* **What the exercise asks**
Lines below that hold the word "degrees" must be copied in full.
* * * * *
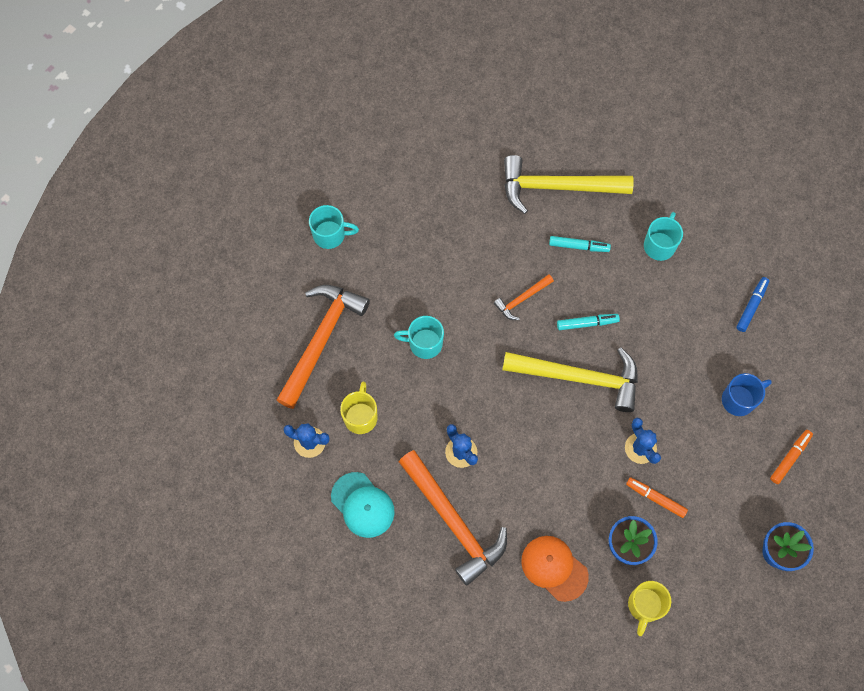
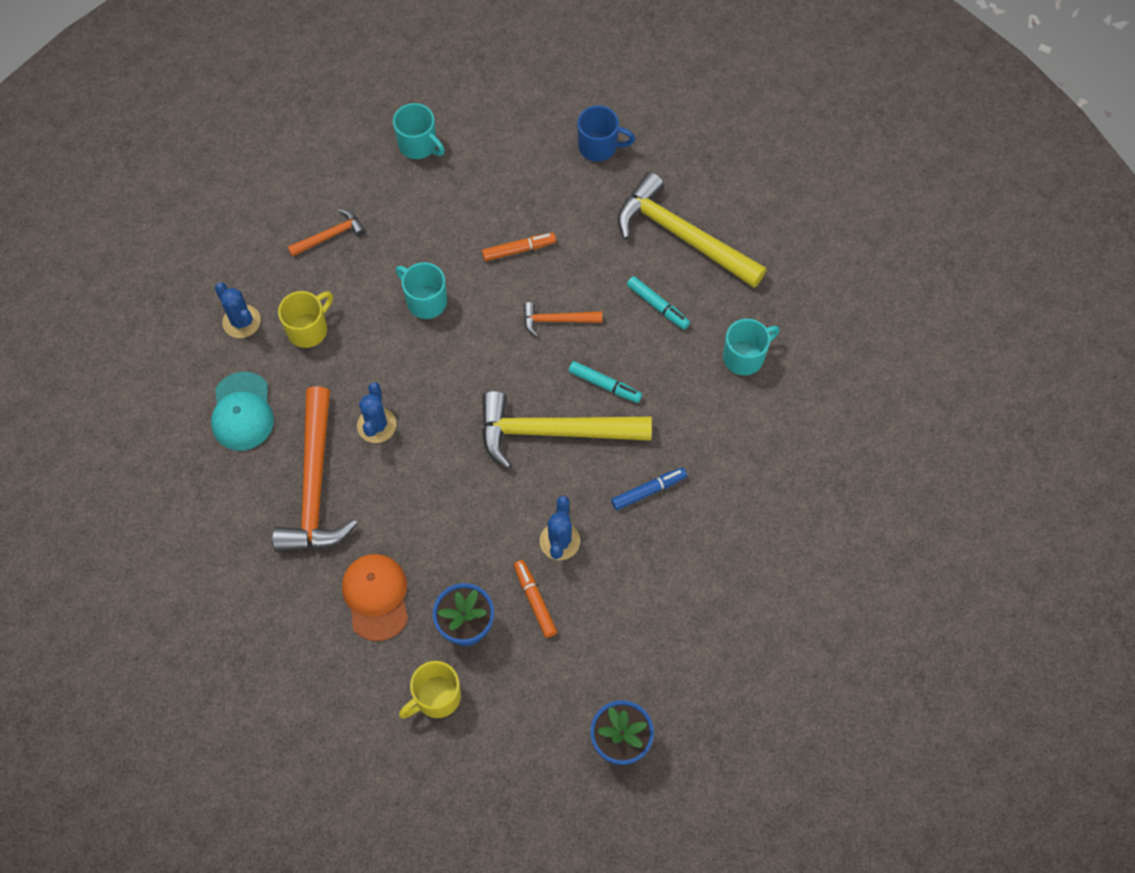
camera: 35 degrees right, 5 degrees down
(321, 340) = (330, 235): orange hammer -> orange hammer, size x0.48
(579, 377) = (553, 432): yellow hammer -> yellow hammer turned 135 degrees clockwise
(739, 399) = (704, 562): blue mug -> blue mug (599, 147)
(751, 306) = (795, 479): blue marker -> blue marker (648, 491)
(790, 458) = (712, 657): orange marker -> orange marker (519, 250)

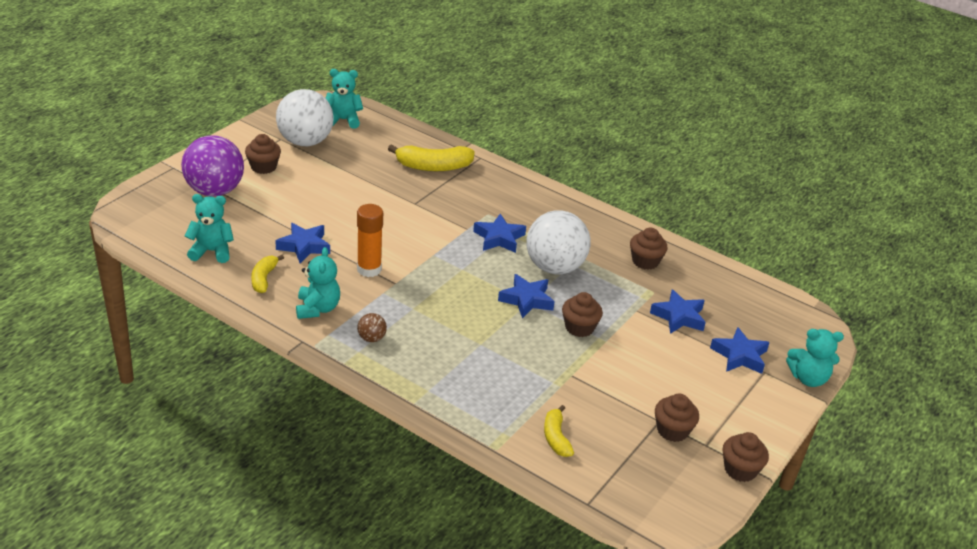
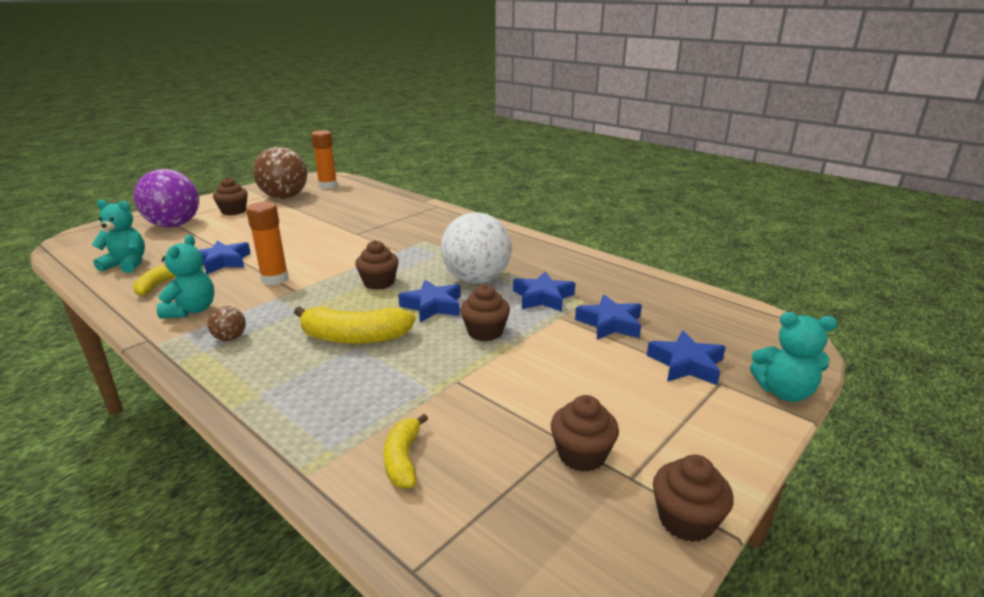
camera: 10 degrees right, 10 degrees down
(305, 142) = (284, 197): white ball -> brown ball
(343, 120) = (328, 186): turquoise teddy bear -> orange glue stick
(433, 167) = (389, 211): yellow banana -> yellow banana (354, 337)
(499, 238) = (427, 257): blue star -> blue star (543, 297)
(645, 261) = (579, 276): brown cupcake -> brown cupcake (379, 283)

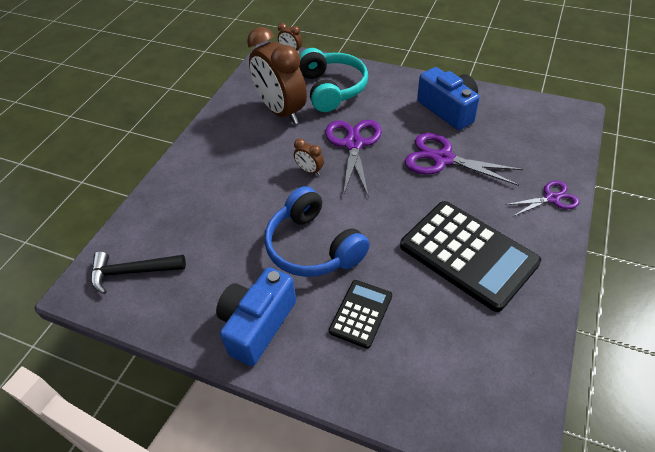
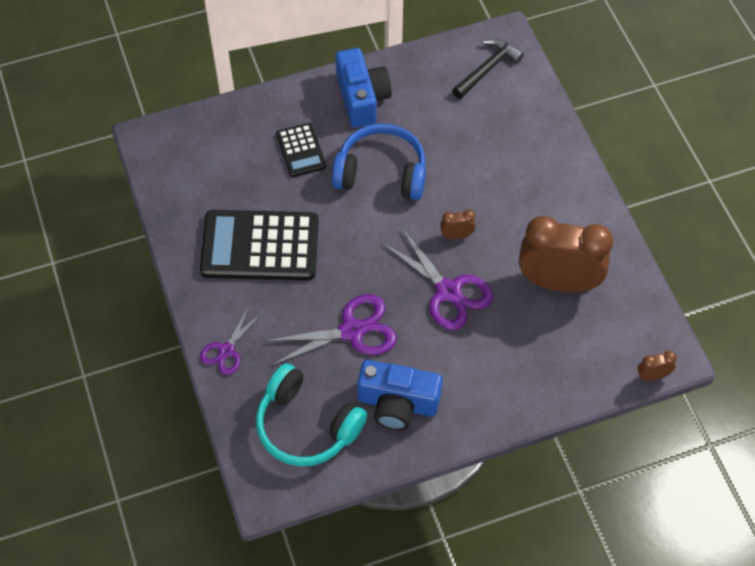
camera: 135 degrees right, 10 degrees up
(332, 89) = (543, 349): turquoise headphones -> turquoise headphones (306, 426)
* * * * *
* **Output of the exercise**
camera: 35 degrees right, 5 degrees down
(579, 377) = (553, 432): yellow hammer -> yellow hammer turned 135 degrees clockwise
camera: 10 degrees right, 10 degrees down
camera: 135 degrees right, 10 degrees up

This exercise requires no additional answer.